Start of SOURCE RECORDS
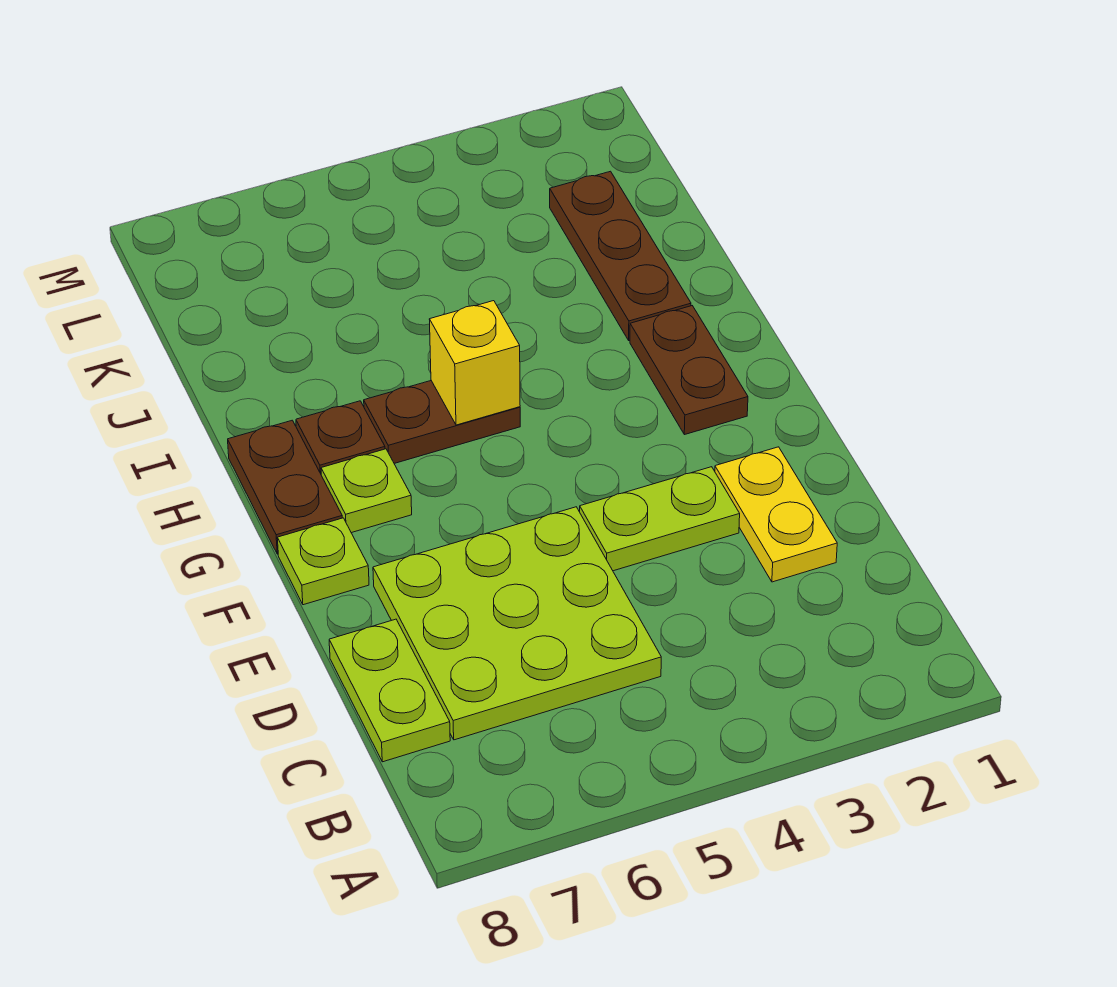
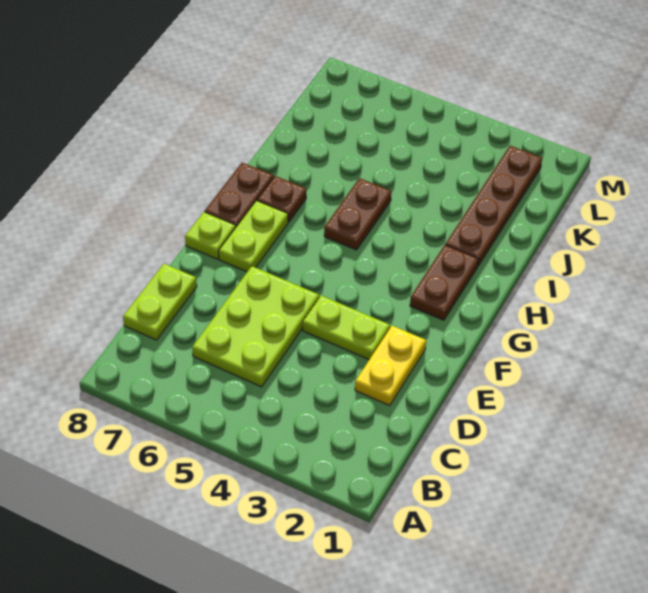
lime plate C5:E7 level 1 -> lime plate C5:E6 level 1
lime plate G7 level 1 -> lime plate F7:G7 level 1
brown plate H5:H6 level 1 -> brown plate H5:I5 level 1
yellow brick H5 level 2 -> none
brown plate I2:K2 level 1 -> brown plate I2:L2 level 1

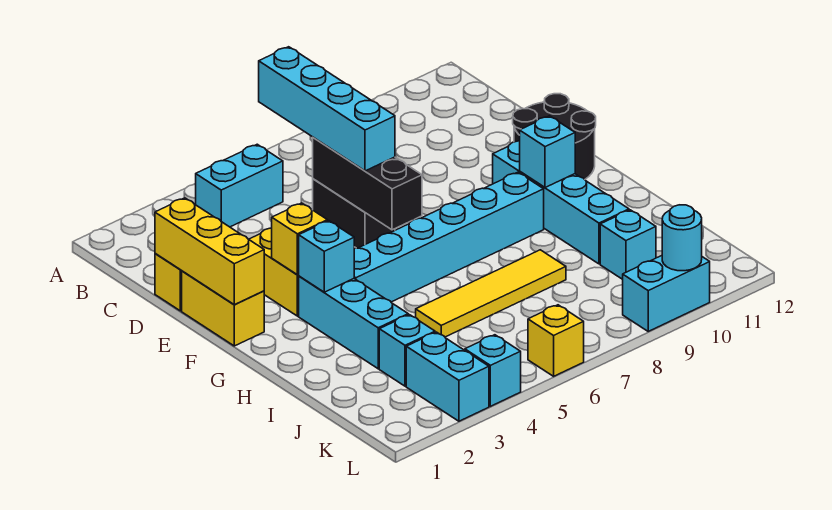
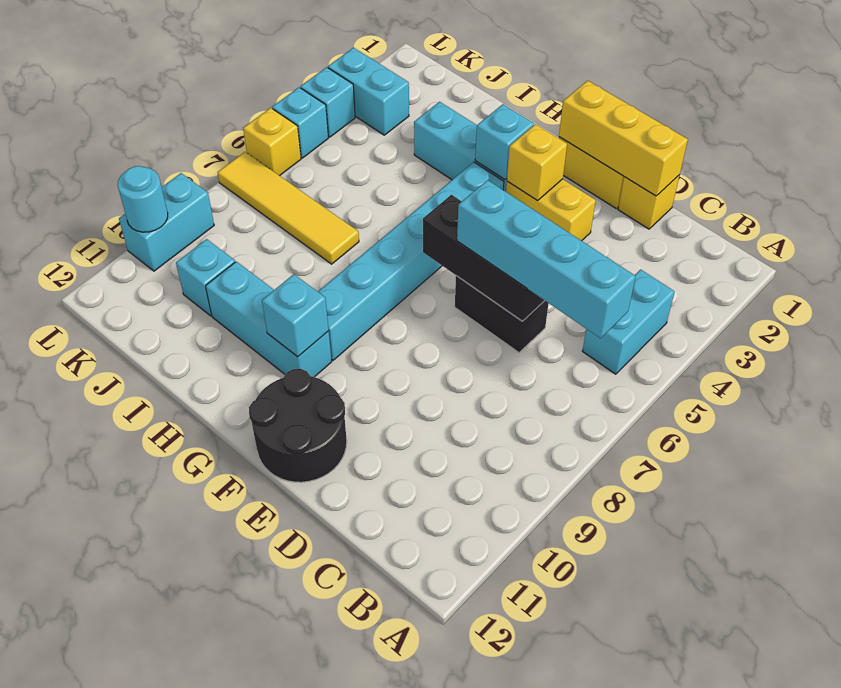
cyan brick F10:I10 level 1 -> cyan brick G10:I10 level 1
yellow tile I5:I8 level 1 -> yellow tile I7:L7 level 1
cyan brick J3 level 1 -> cyan brick L5 level 1

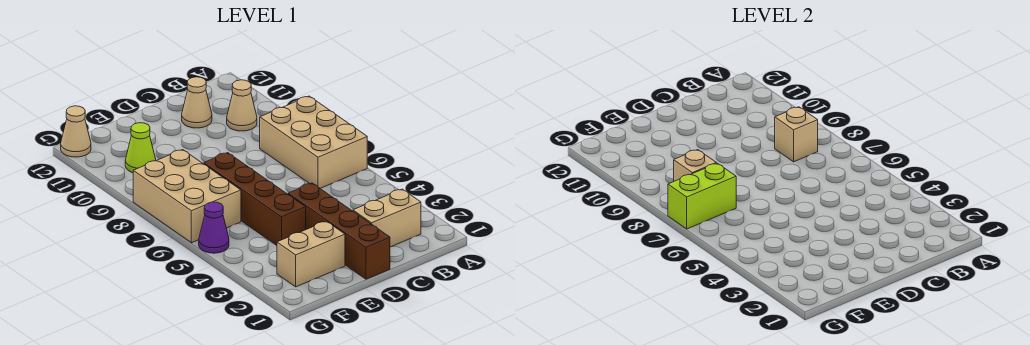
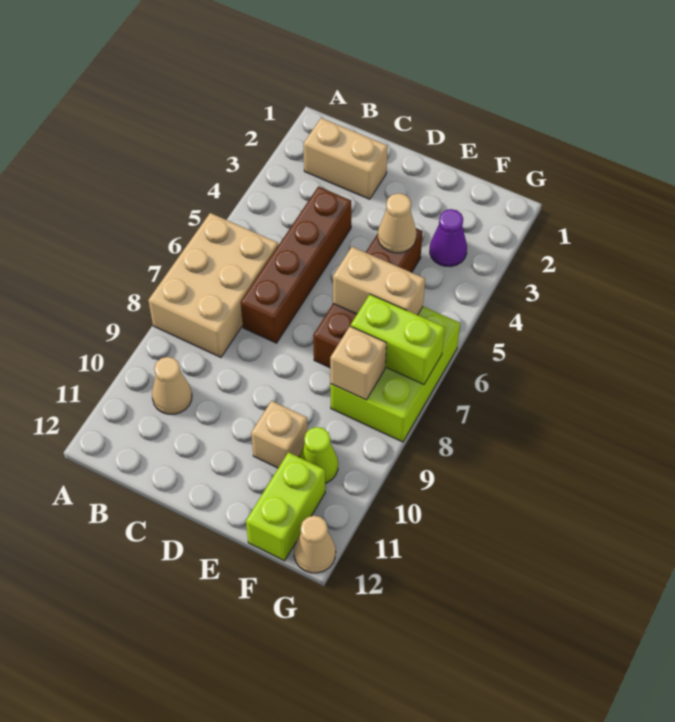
tan brick B8 level 2 -> tan brick E10 level 1
tan cone C11 level 1 -> tan cone E4 level 2
brown brick D1:D4 level 1 -> brown brick C4:C7 level 1
tan brick E2:F2 level 1 -> tan brick E6:F6 level 2
tan brick F6:G8 level 1 -> lime brick F6:G8 level 1
none -> lime brick F11:F12 level 1
purple cone G5 level 1 -> purple cone F3 level 1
End of SOURCE RECORDS
**ACTIVITY**
Nothing but the lines from the one containing "tan brick F6:G8" through the last line of the data above should be given again, each exactly as it stands.

**REPLY TO THE EXERCISE**
tan brick F6:G8 level 1 -> lime brick F6:G8 level 1
none -> lime brick F11:F12 level 1
purple cone G5 level 1 -> purple cone F3 level 1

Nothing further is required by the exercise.